-- Task prompt --
Whenever the string "none" turns up in a line of the data below, copy that line.

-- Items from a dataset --

# # # # # # #

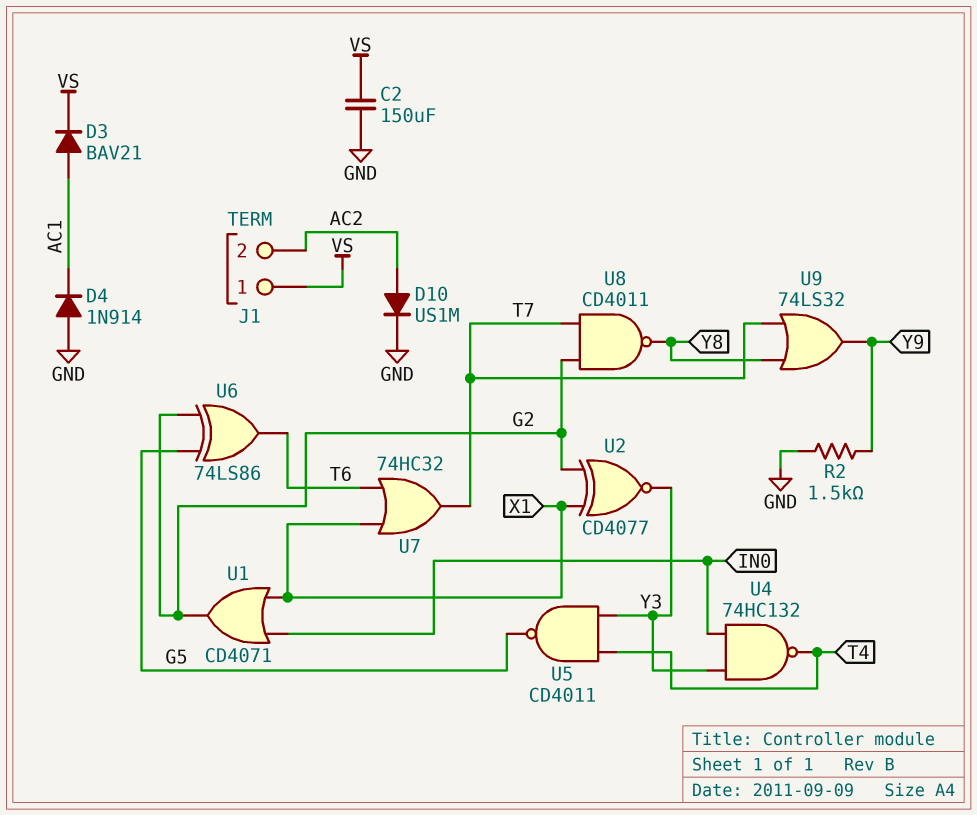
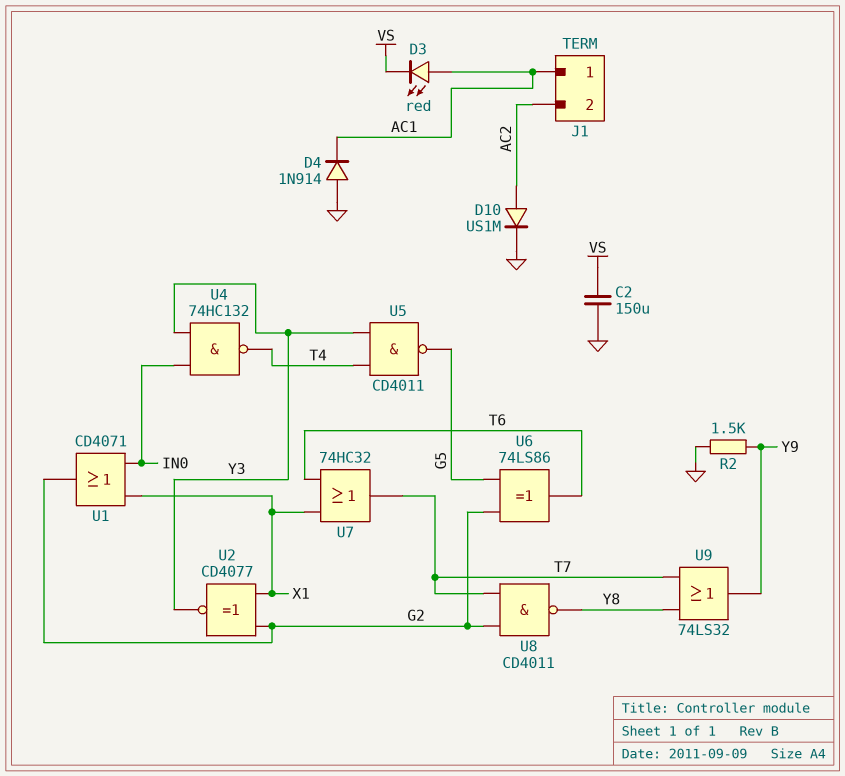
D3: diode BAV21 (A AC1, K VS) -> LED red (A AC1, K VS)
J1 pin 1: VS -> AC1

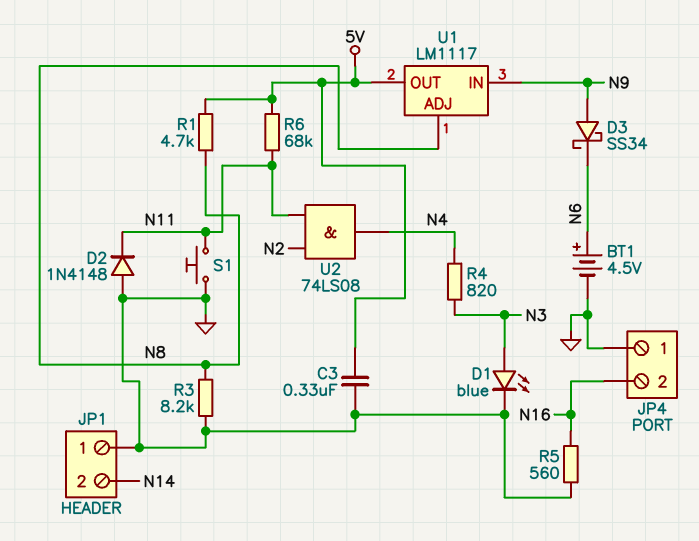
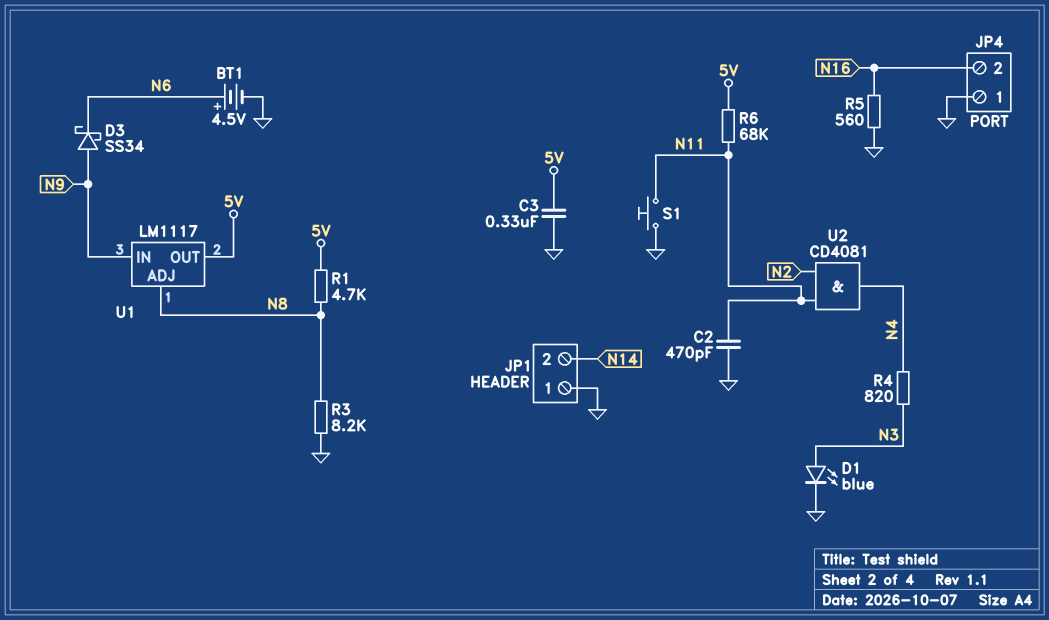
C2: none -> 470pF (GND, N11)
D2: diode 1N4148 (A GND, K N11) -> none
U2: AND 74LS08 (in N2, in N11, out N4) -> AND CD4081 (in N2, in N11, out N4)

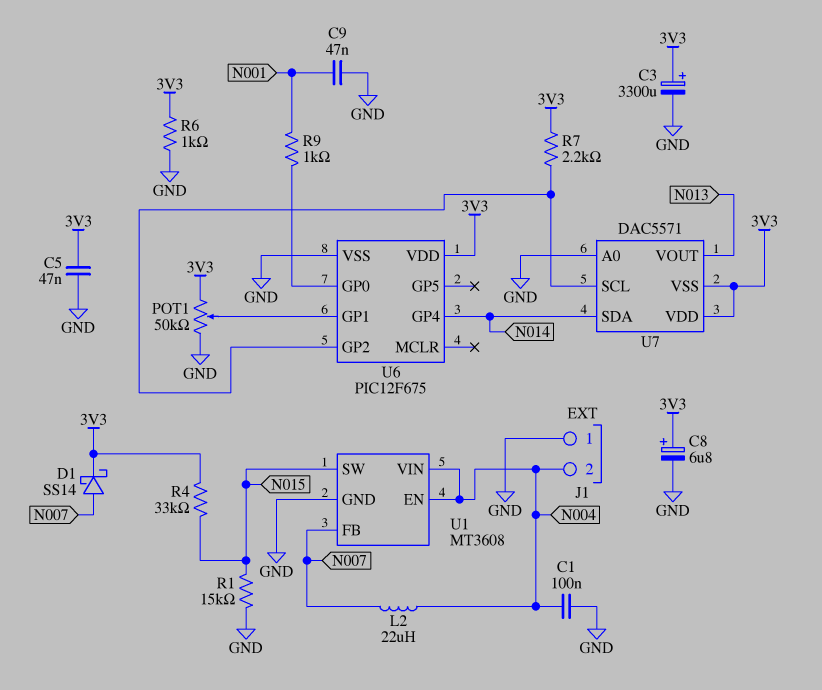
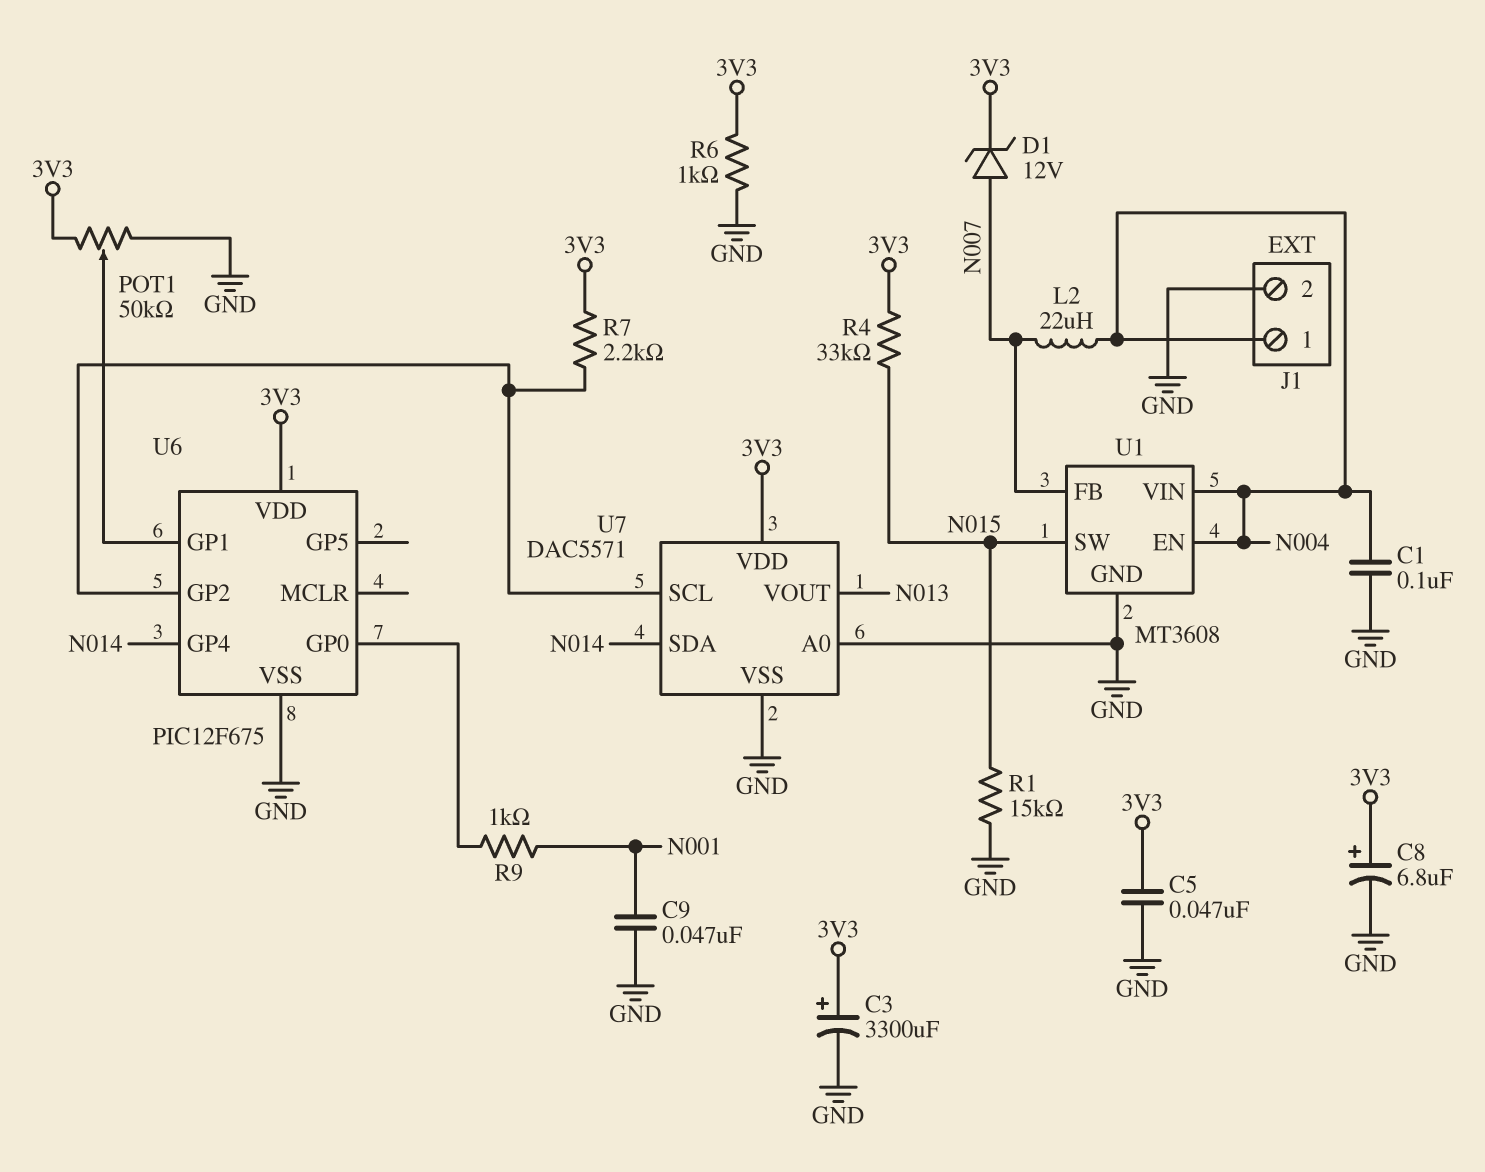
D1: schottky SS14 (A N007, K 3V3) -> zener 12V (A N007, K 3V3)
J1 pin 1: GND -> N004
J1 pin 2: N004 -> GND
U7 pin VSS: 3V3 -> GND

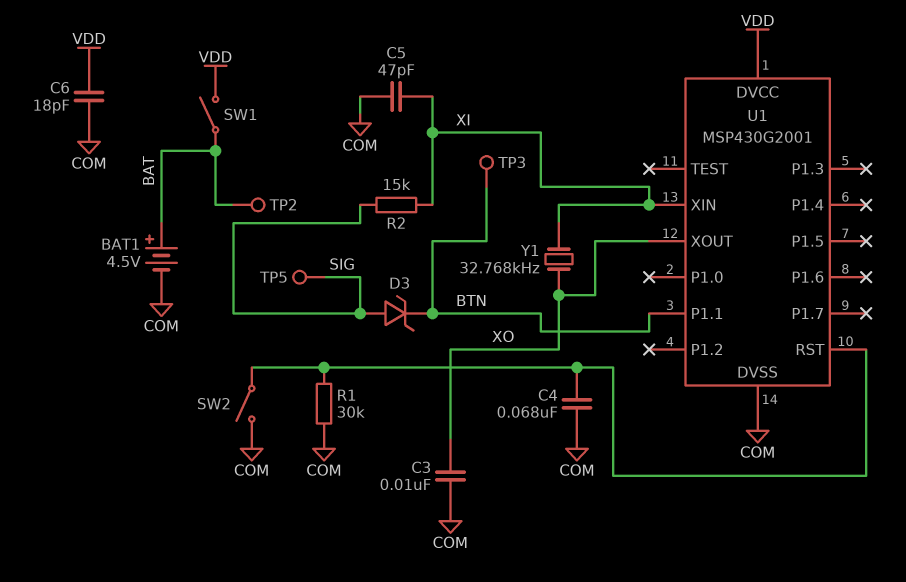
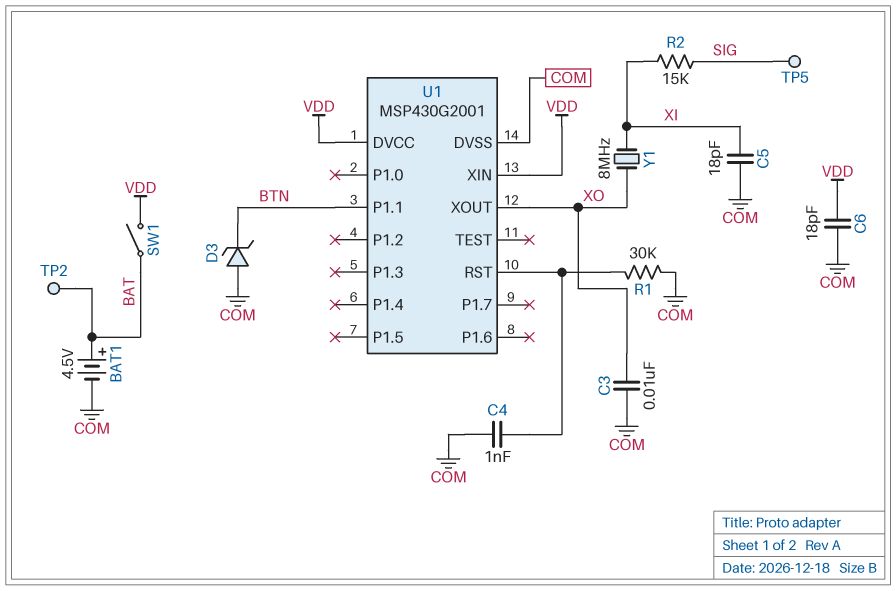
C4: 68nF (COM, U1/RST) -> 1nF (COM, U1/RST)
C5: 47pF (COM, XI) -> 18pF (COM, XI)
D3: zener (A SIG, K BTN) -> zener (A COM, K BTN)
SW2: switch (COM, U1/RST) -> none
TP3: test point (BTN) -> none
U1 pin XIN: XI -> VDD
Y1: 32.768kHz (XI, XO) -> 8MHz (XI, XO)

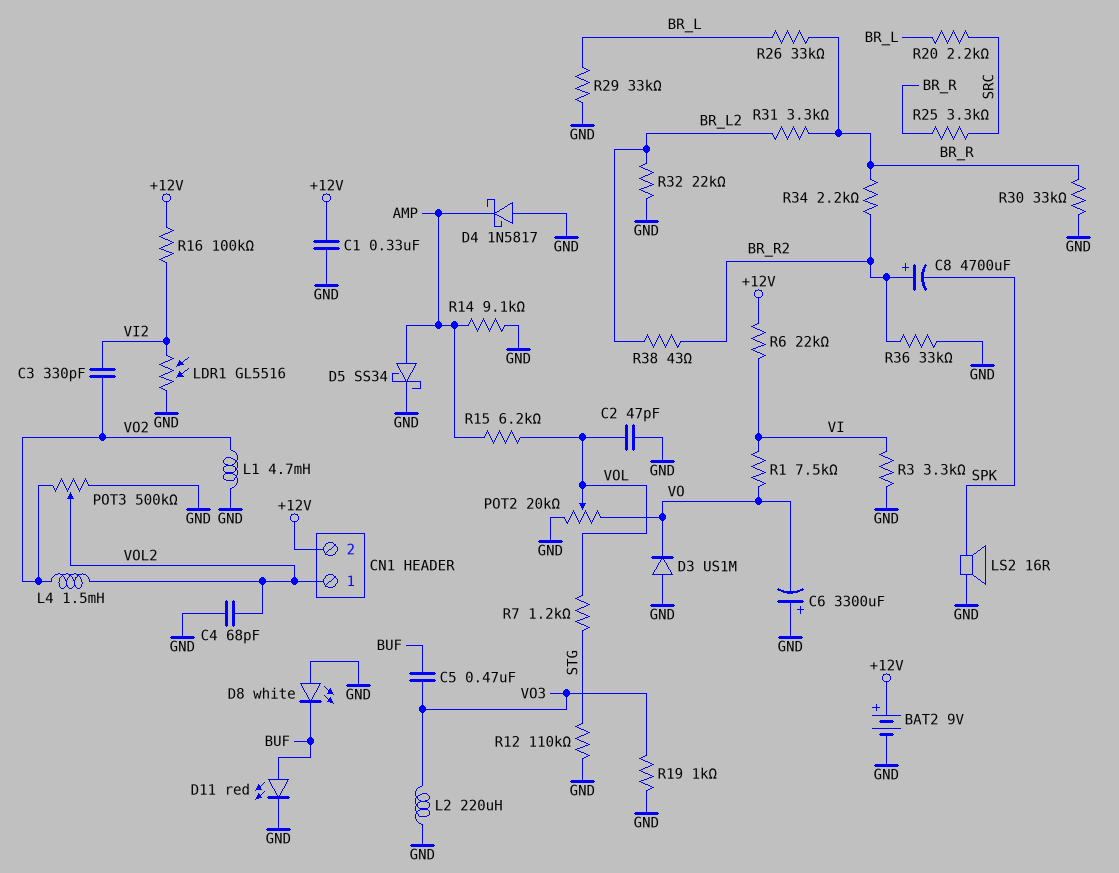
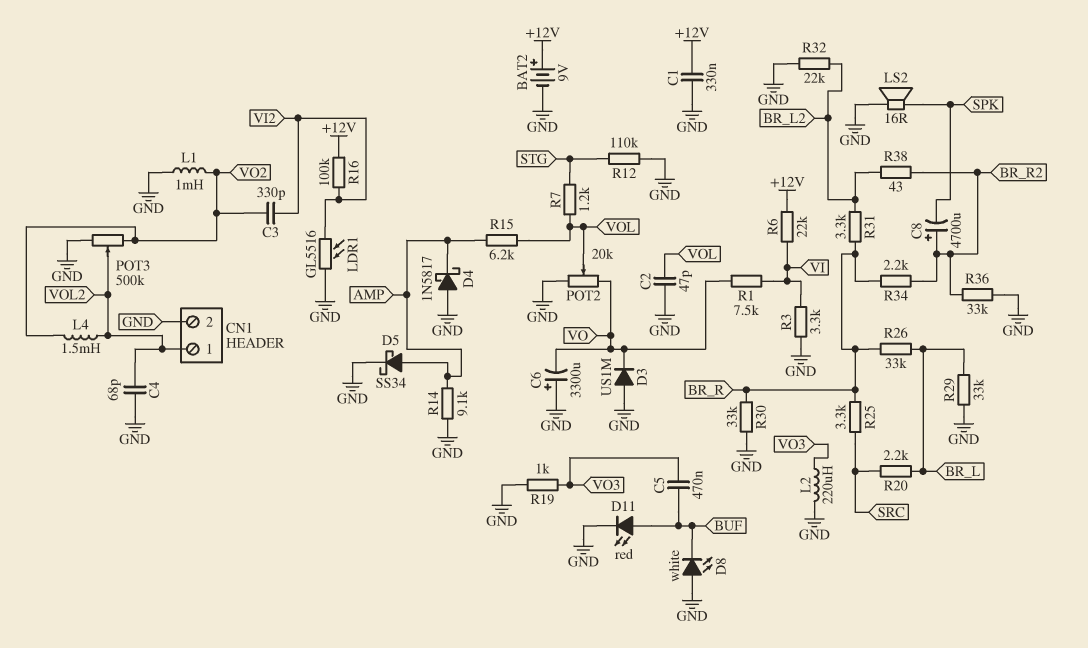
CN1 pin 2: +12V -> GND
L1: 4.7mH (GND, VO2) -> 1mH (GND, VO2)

# # # # # # #

-- Result of this task --
C2: none -> 470pF (GND, N11)
D2: diode 1N4148 (A GND, K N11) -> none
SW2: switch (COM, U1/RST) -> none
TP3: test point (BTN) -> none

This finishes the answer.